About this exercise
Nothing but a number should be written: the count of lines below that contain "orange".

Data provided
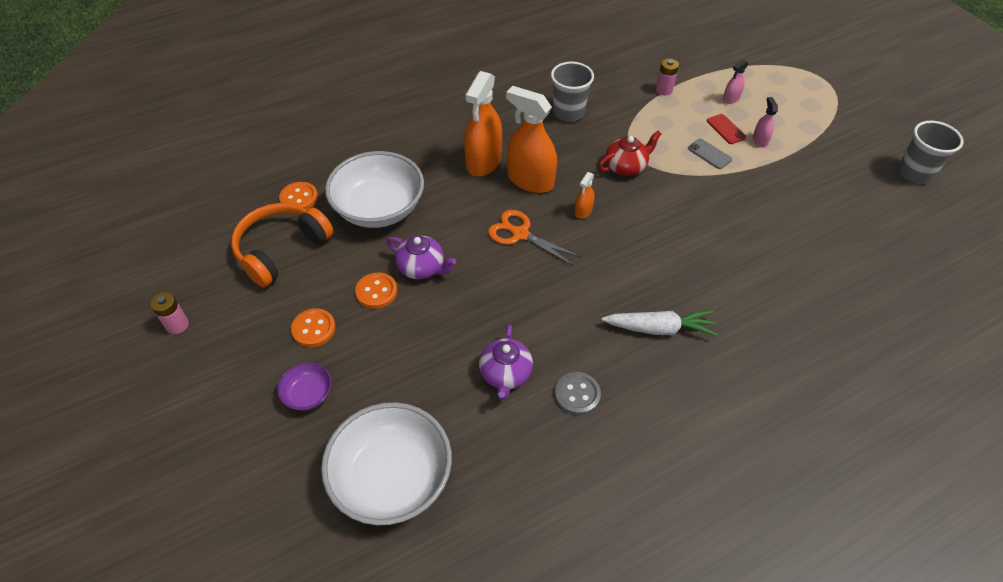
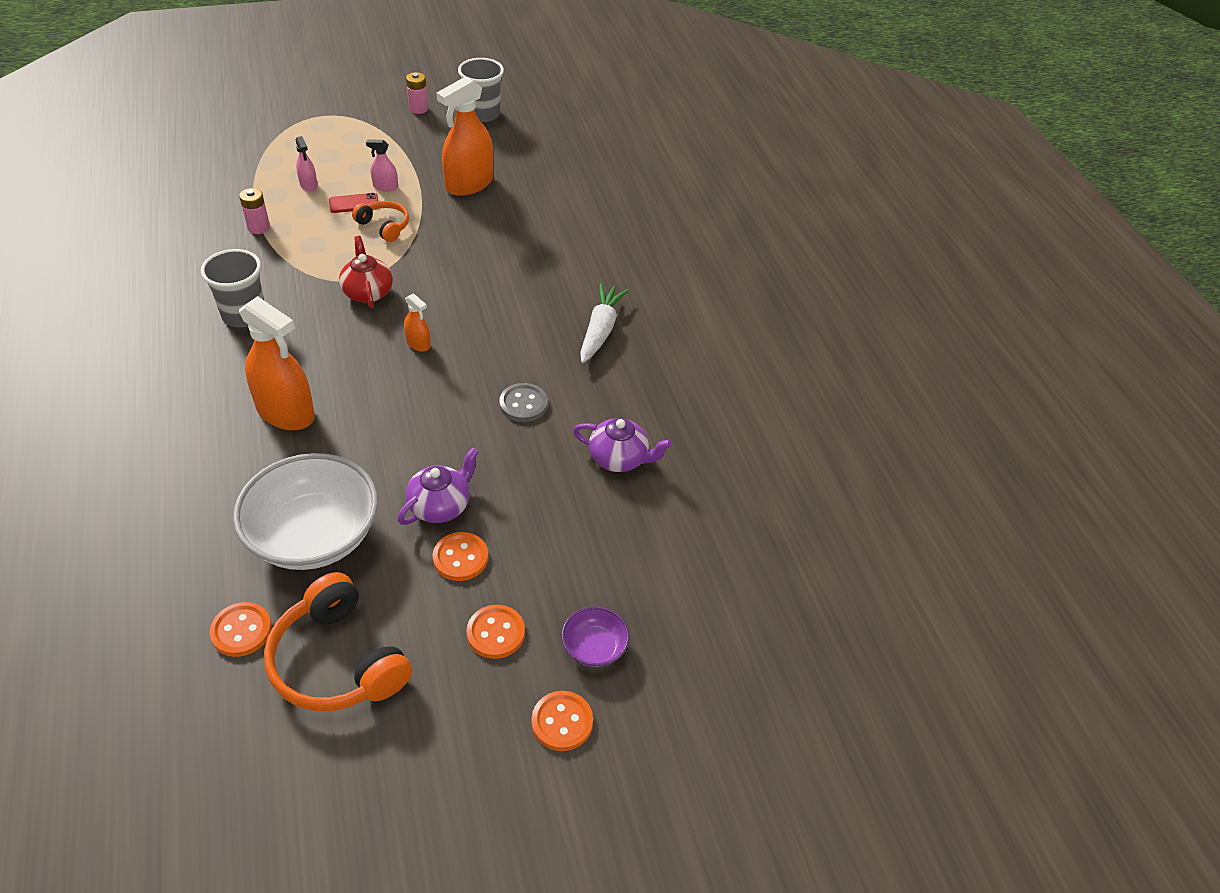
camera: 80 degrees left, 5 degrees down
pink battery [150,292,189,334] -> pink battery moved to [406,72,428,114]
white bowl [321,402,452,525] -> none
orange scissors [488,210,581,265] -> none
orange spray bottle [506,86,557,193] -> orange spray bottle moved to [436,76,493,196]
grey button [555,372,601,415] -> grey button moved to [499,383,548,422]
grey phone [688,138,732,169] -> orange headphones [352,201,409,242]
none -> orange button [531,691,593,751]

Task output
4